> _WHAT THE TASK REQUIRES_
Could you give the listing again, beginning at its first line and stopping after the line that contains "yellow circle: moved 5 px down", with "cyan arrow" replaced by "teal arrow", everything else unchanged and the pictures left out?

▬▬▬

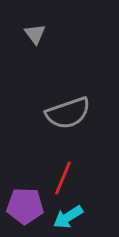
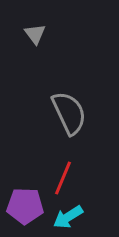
gray semicircle: moved 1 px right; rotated 96 degrees counterclockwise
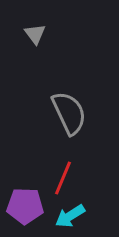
cyan arrow: moved 2 px right, 1 px up
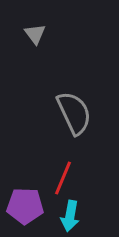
gray semicircle: moved 5 px right
cyan arrow: rotated 48 degrees counterclockwise
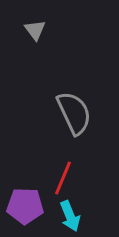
gray triangle: moved 4 px up
cyan arrow: rotated 32 degrees counterclockwise
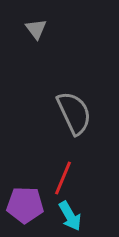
gray triangle: moved 1 px right, 1 px up
purple pentagon: moved 1 px up
cyan arrow: rotated 8 degrees counterclockwise
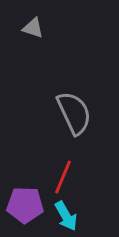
gray triangle: moved 3 px left, 1 px up; rotated 35 degrees counterclockwise
red line: moved 1 px up
cyan arrow: moved 4 px left
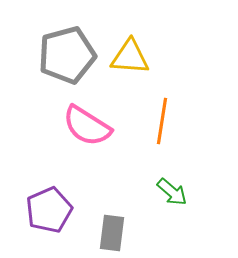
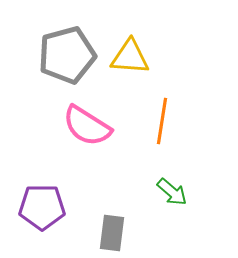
purple pentagon: moved 7 px left, 3 px up; rotated 24 degrees clockwise
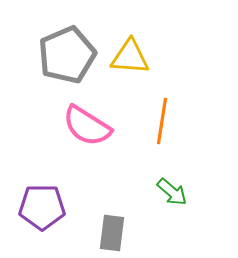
gray pentagon: rotated 8 degrees counterclockwise
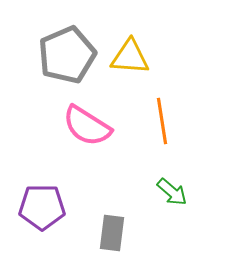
orange line: rotated 18 degrees counterclockwise
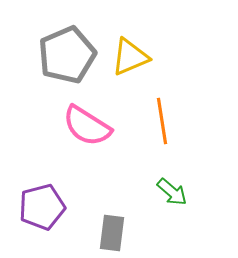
yellow triangle: rotated 27 degrees counterclockwise
purple pentagon: rotated 15 degrees counterclockwise
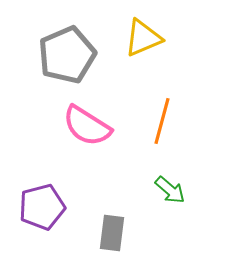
yellow triangle: moved 13 px right, 19 px up
orange line: rotated 24 degrees clockwise
green arrow: moved 2 px left, 2 px up
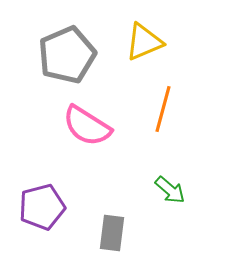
yellow triangle: moved 1 px right, 4 px down
orange line: moved 1 px right, 12 px up
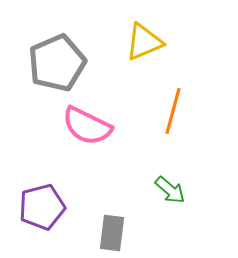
gray pentagon: moved 10 px left, 8 px down
orange line: moved 10 px right, 2 px down
pink semicircle: rotated 6 degrees counterclockwise
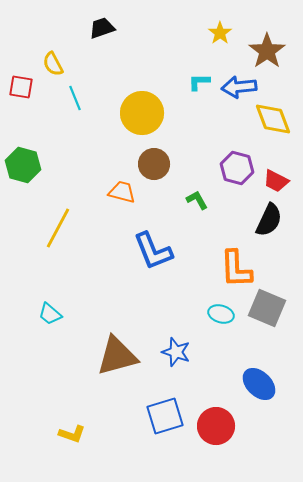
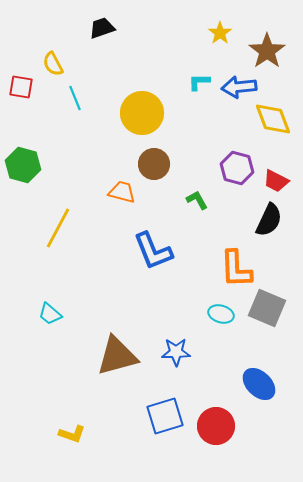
blue star: rotated 20 degrees counterclockwise
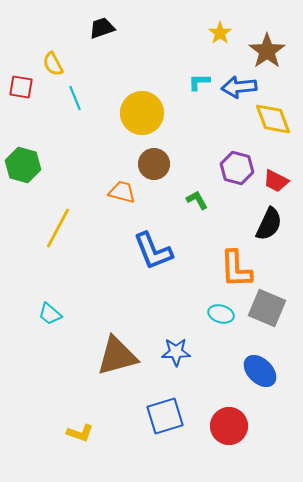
black semicircle: moved 4 px down
blue ellipse: moved 1 px right, 13 px up
red circle: moved 13 px right
yellow L-shape: moved 8 px right, 1 px up
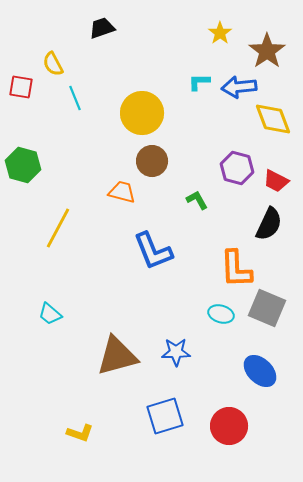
brown circle: moved 2 px left, 3 px up
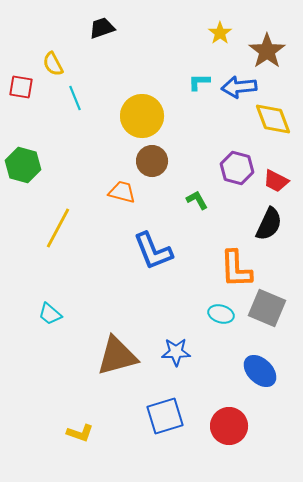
yellow circle: moved 3 px down
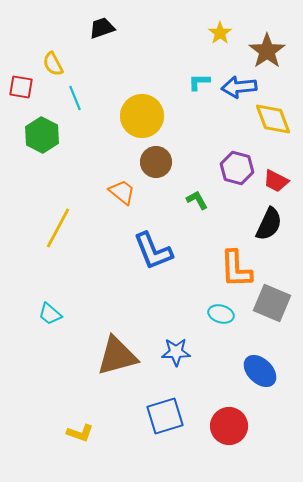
brown circle: moved 4 px right, 1 px down
green hexagon: moved 19 px right, 30 px up; rotated 12 degrees clockwise
orange trapezoid: rotated 24 degrees clockwise
gray square: moved 5 px right, 5 px up
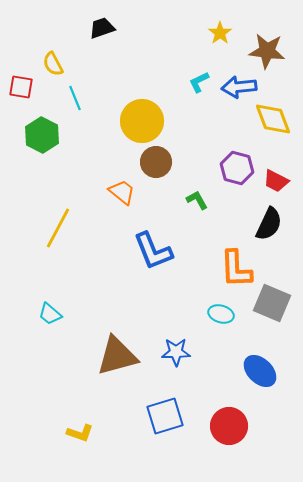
brown star: rotated 30 degrees counterclockwise
cyan L-shape: rotated 25 degrees counterclockwise
yellow circle: moved 5 px down
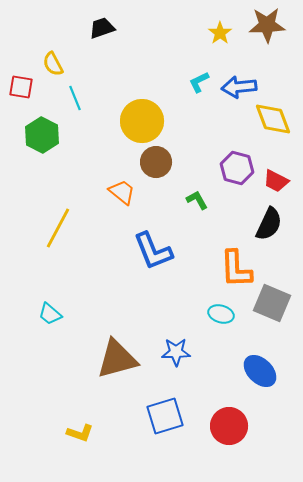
brown star: moved 26 px up; rotated 9 degrees counterclockwise
brown triangle: moved 3 px down
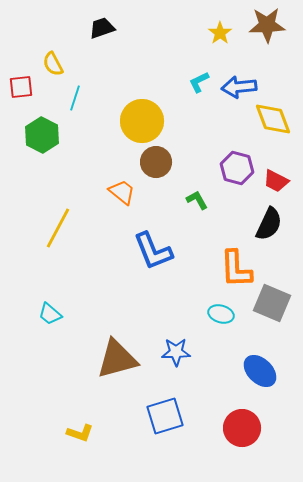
red square: rotated 15 degrees counterclockwise
cyan line: rotated 40 degrees clockwise
red circle: moved 13 px right, 2 px down
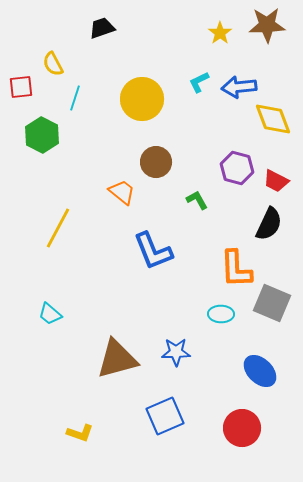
yellow circle: moved 22 px up
cyan ellipse: rotated 15 degrees counterclockwise
blue square: rotated 6 degrees counterclockwise
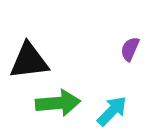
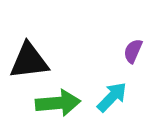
purple semicircle: moved 3 px right, 2 px down
cyan arrow: moved 14 px up
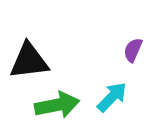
purple semicircle: moved 1 px up
green arrow: moved 1 px left, 2 px down; rotated 6 degrees counterclockwise
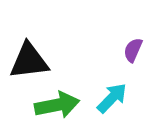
cyan arrow: moved 1 px down
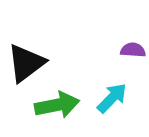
purple semicircle: rotated 70 degrees clockwise
black triangle: moved 3 px left, 2 px down; rotated 30 degrees counterclockwise
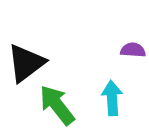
cyan arrow: rotated 48 degrees counterclockwise
green arrow: rotated 117 degrees counterclockwise
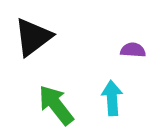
black triangle: moved 7 px right, 26 px up
green arrow: moved 1 px left
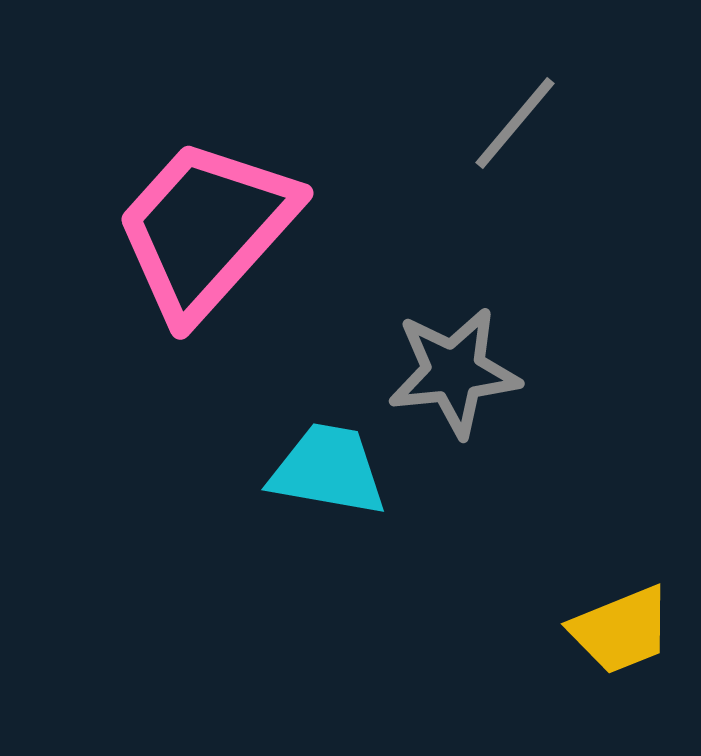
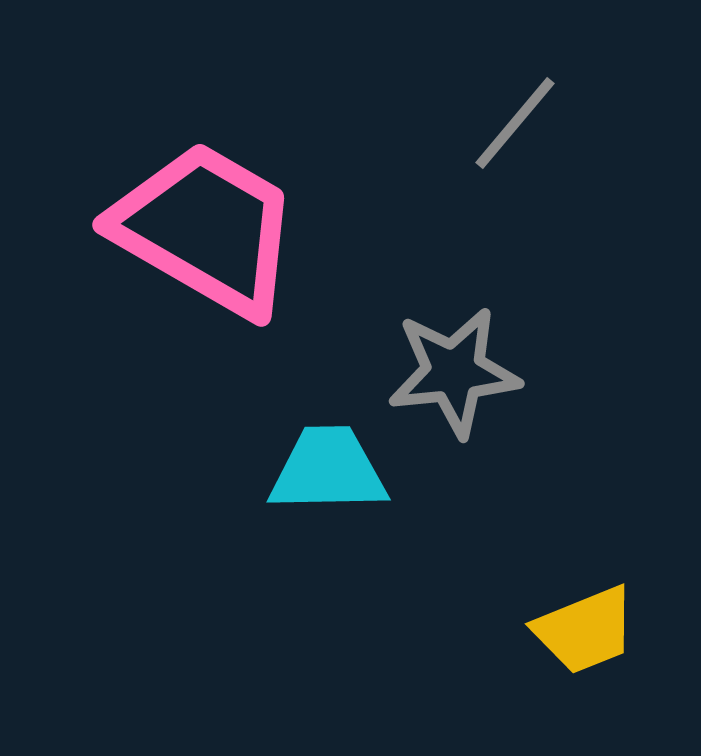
pink trapezoid: rotated 78 degrees clockwise
cyan trapezoid: rotated 11 degrees counterclockwise
yellow trapezoid: moved 36 px left
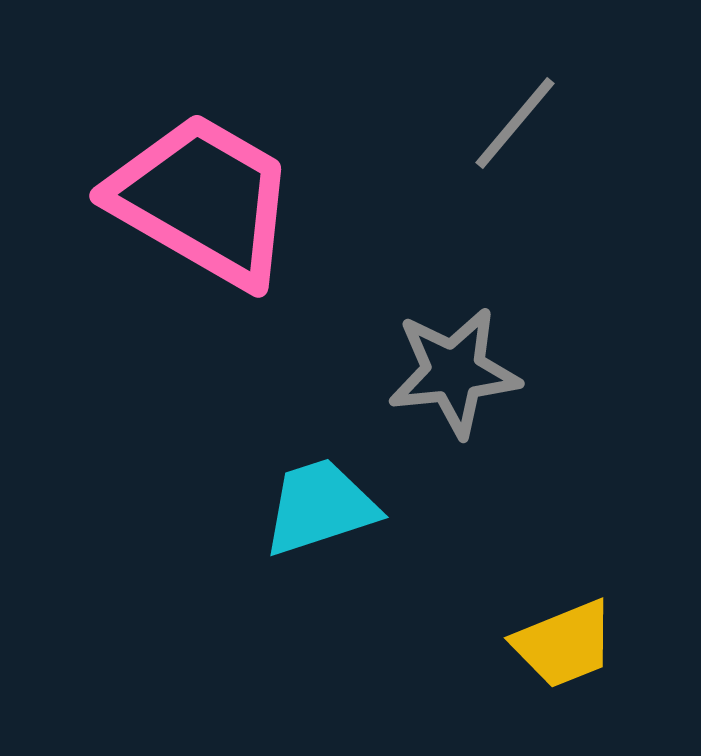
pink trapezoid: moved 3 px left, 29 px up
cyan trapezoid: moved 8 px left, 37 px down; rotated 17 degrees counterclockwise
yellow trapezoid: moved 21 px left, 14 px down
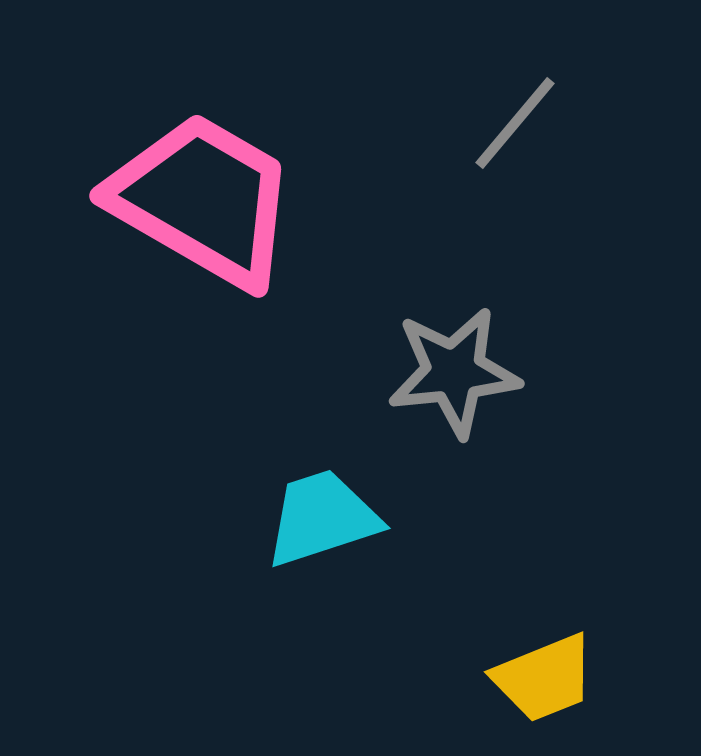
cyan trapezoid: moved 2 px right, 11 px down
yellow trapezoid: moved 20 px left, 34 px down
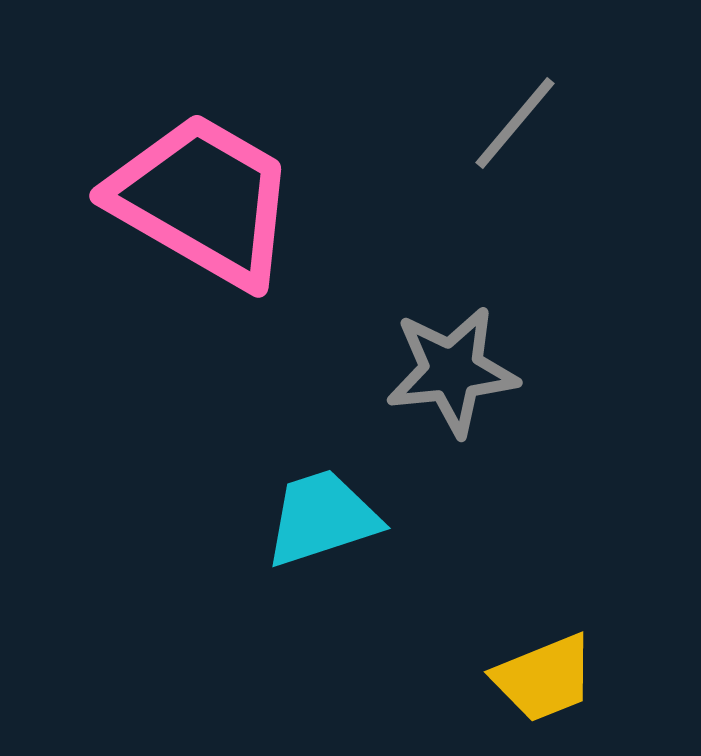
gray star: moved 2 px left, 1 px up
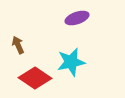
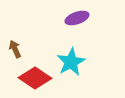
brown arrow: moved 3 px left, 4 px down
cyan star: rotated 16 degrees counterclockwise
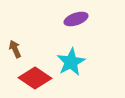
purple ellipse: moved 1 px left, 1 px down
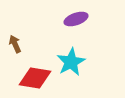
brown arrow: moved 5 px up
red diamond: rotated 24 degrees counterclockwise
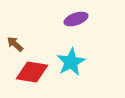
brown arrow: rotated 24 degrees counterclockwise
red diamond: moved 3 px left, 6 px up
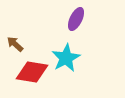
purple ellipse: rotated 45 degrees counterclockwise
cyan star: moved 5 px left, 4 px up
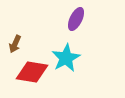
brown arrow: rotated 108 degrees counterclockwise
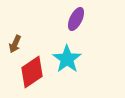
cyan star: moved 1 px right, 1 px down; rotated 8 degrees counterclockwise
red diamond: rotated 44 degrees counterclockwise
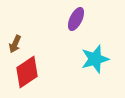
cyan star: moved 28 px right; rotated 20 degrees clockwise
red diamond: moved 5 px left
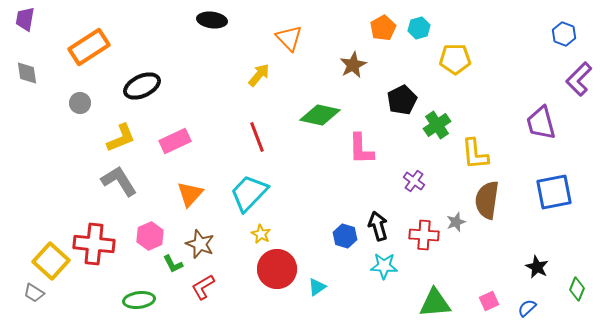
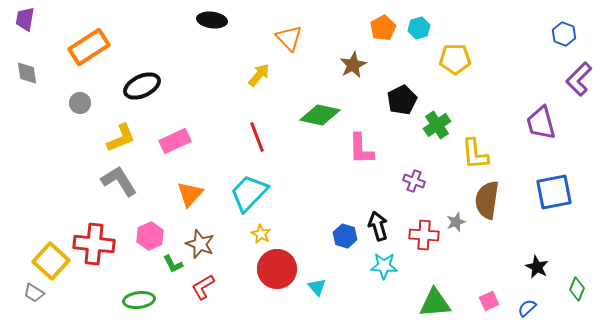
purple cross at (414, 181): rotated 15 degrees counterclockwise
cyan triangle at (317, 287): rotated 36 degrees counterclockwise
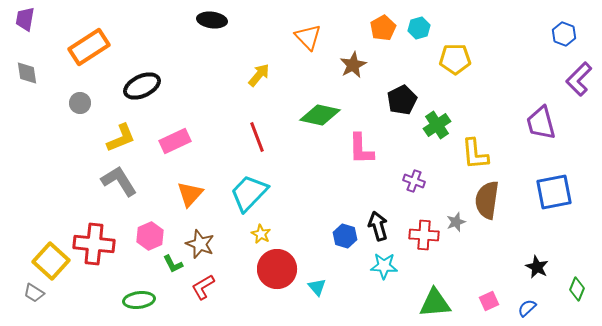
orange triangle at (289, 38): moved 19 px right, 1 px up
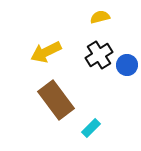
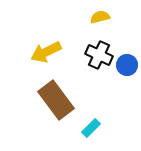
black cross: rotated 32 degrees counterclockwise
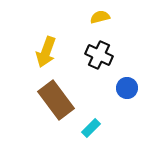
yellow arrow: rotated 44 degrees counterclockwise
blue circle: moved 23 px down
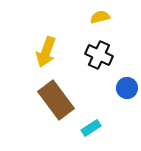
cyan rectangle: rotated 12 degrees clockwise
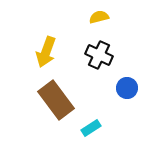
yellow semicircle: moved 1 px left
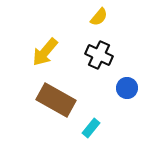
yellow semicircle: rotated 144 degrees clockwise
yellow arrow: moved 1 px left; rotated 20 degrees clockwise
brown rectangle: rotated 24 degrees counterclockwise
cyan rectangle: rotated 18 degrees counterclockwise
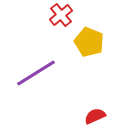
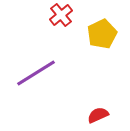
yellow pentagon: moved 13 px right, 8 px up; rotated 24 degrees clockwise
red semicircle: moved 3 px right, 1 px up
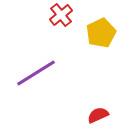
yellow pentagon: moved 1 px left, 1 px up
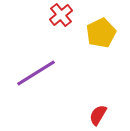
red semicircle: rotated 35 degrees counterclockwise
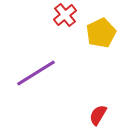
red cross: moved 4 px right
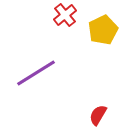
yellow pentagon: moved 2 px right, 3 px up
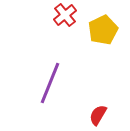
purple line: moved 14 px right, 10 px down; rotated 36 degrees counterclockwise
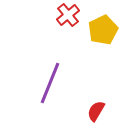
red cross: moved 3 px right
red semicircle: moved 2 px left, 4 px up
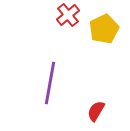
yellow pentagon: moved 1 px right, 1 px up
purple line: rotated 12 degrees counterclockwise
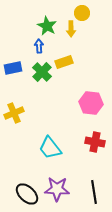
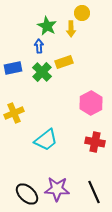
pink hexagon: rotated 25 degrees clockwise
cyan trapezoid: moved 4 px left, 8 px up; rotated 90 degrees counterclockwise
black line: rotated 15 degrees counterclockwise
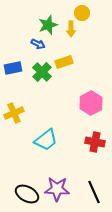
green star: moved 1 px right, 1 px up; rotated 24 degrees clockwise
blue arrow: moved 1 px left, 2 px up; rotated 120 degrees clockwise
black ellipse: rotated 15 degrees counterclockwise
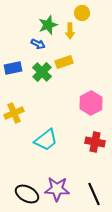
yellow arrow: moved 1 px left, 2 px down
black line: moved 2 px down
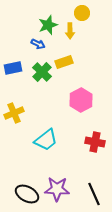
pink hexagon: moved 10 px left, 3 px up
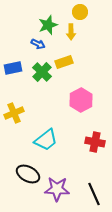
yellow circle: moved 2 px left, 1 px up
yellow arrow: moved 1 px right, 1 px down
black ellipse: moved 1 px right, 20 px up
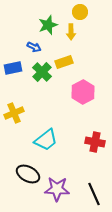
blue arrow: moved 4 px left, 3 px down
pink hexagon: moved 2 px right, 8 px up
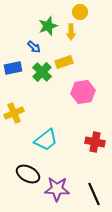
green star: moved 1 px down
blue arrow: rotated 16 degrees clockwise
pink hexagon: rotated 20 degrees clockwise
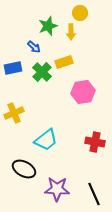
yellow circle: moved 1 px down
black ellipse: moved 4 px left, 5 px up
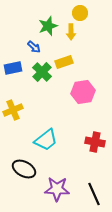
yellow cross: moved 1 px left, 3 px up
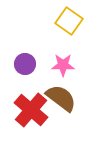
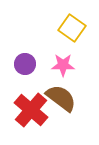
yellow square: moved 3 px right, 7 px down
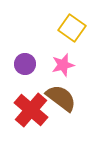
pink star: rotated 15 degrees counterclockwise
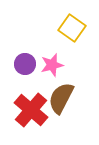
pink star: moved 11 px left
brown semicircle: rotated 100 degrees counterclockwise
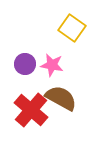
pink star: rotated 25 degrees clockwise
brown semicircle: rotated 92 degrees clockwise
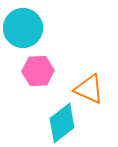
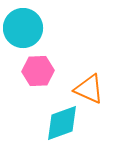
cyan diamond: rotated 18 degrees clockwise
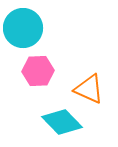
cyan diamond: moved 1 px up; rotated 66 degrees clockwise
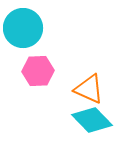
cyan diamond: moved 30 px right, 2 px up
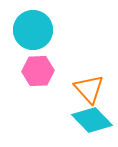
cyan circle: moved 10 px right, 2 px down
orange triangle: rotated 24 degrees clockwise
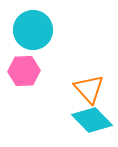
pink hexagon: moved 14 px left
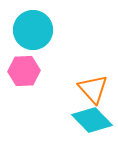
orange triangle: moved 4 px right
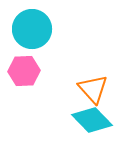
cyan circle: moved 1 px left, 1 px up
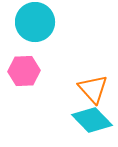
cyan circle: moved 3 px right, 7 px up
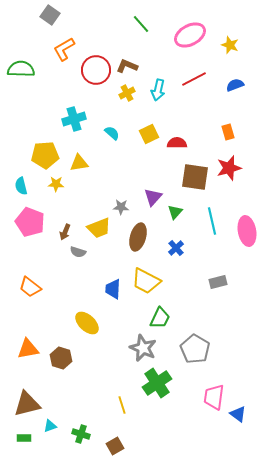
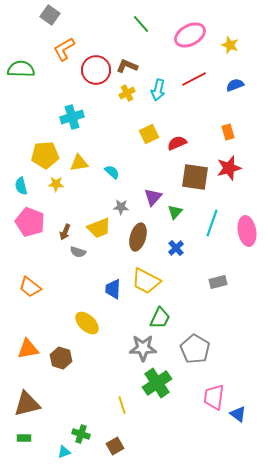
cyan cross at (74, 119): moved 2 px left, 2 px up
cyan semicircle at (112, 133): moved 39 px down
red semicircle at (177, 143): rotated 24 degrees counterclockwise
cyan line at (212, 221): moved 2 px down; rotated 32 degrees clockwise
gray star at (143, 348): rotated 24 degrees counterclockwise
cyan triangle at (50, 426): moved 14 px right, 26 px down
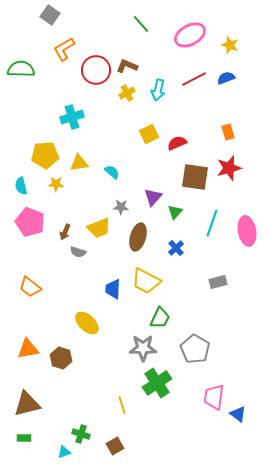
blue semicircle at (235, 85): moved 9 px left, 7 px up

▬▬▬

> _TASK ANSWER_
gray semicircle: moved 1 px right; rotated 96 degrees counterclockwise
teal arrow: moved 2 px right, 1 px up
gray semicircle: moved 5 px right
teal arrow: rotated 48 degrees counterclockwise
gray triangle: moved 4 px up
teal arrow: rotated 32 degrees counterclockwise
gray triangle: moved 1 px right, 1 px up
purple pentagon: moved 1 px up
teal arrow: rotated 8 degrees counterclockwise
gray triangle: moved 3 px left, 1 px up; rotated 35 degrees counterclockwise
red line: moved 1 px up
teal arrow: moved 4 px left
purple pentagon: moved 7 px left, 3 px up; rotated 24 degrees clockwise
gray pentagon: rotated 8 degrees counterclockwise
orange line: rotated 18 degrees counterclockwise
yellow triangle: rotated 27 degrees counterclockwise
purple pentagon: rotated 15 degrees counterclockwise
yellow triangle: moved 13 px right, 19 px up
orange line: rotated 24 degrees clockwise
green arrow: moved 2 px left, 2 px up
yellow triangle: moved 1 px right, 4 px down
orange line: moved 1 px right, 12 px up
gray pentagon: moved 10 px left, 8 px down
orange line: moved 10 px right, 2 px down
pink semicircle: rotated 6 degrees counterclockwise
blue star: rotated 20 degrees counterclockwise
black semicircle: moved 4 px down
blue ellipse: moved 1 px right, 13 px up
red circle: moved 13 px right
yellow L-shape: moved 8 px right, 1 px up
brown circle: moved 2 px left, 3 px up
yellow circle: moved 3 px down
brown circle: moved 4 px right, 1 px down
green hexagon: moved 19 px right, 30 px up; rotated 12 degrees clockwise
orange trapezoid: rotated 24 degrees clockwise
gray square: moved 5 px right, 5 px up
brown star: rotated 30 degrees counterclockwise
cyan L-shape: rotated 25 degrees counterclockwise
yellow circle: moved 5 px down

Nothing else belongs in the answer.